** Extracted entries follows **
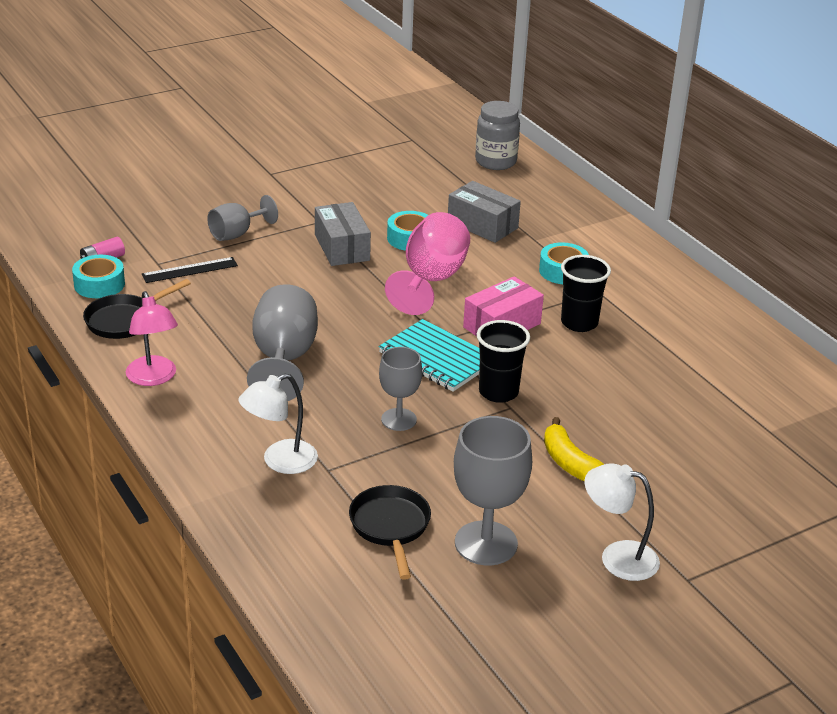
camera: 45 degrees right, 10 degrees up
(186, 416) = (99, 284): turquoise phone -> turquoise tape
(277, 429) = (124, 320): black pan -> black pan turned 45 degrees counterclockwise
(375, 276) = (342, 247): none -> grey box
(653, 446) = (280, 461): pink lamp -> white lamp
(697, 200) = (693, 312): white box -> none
** End of Extracted entries **
Return every line from the material that contains the word "white".

(653, 446) = (280, 461): pink lamp -> white lamp
(697, 200) = (693, 312): white box -> none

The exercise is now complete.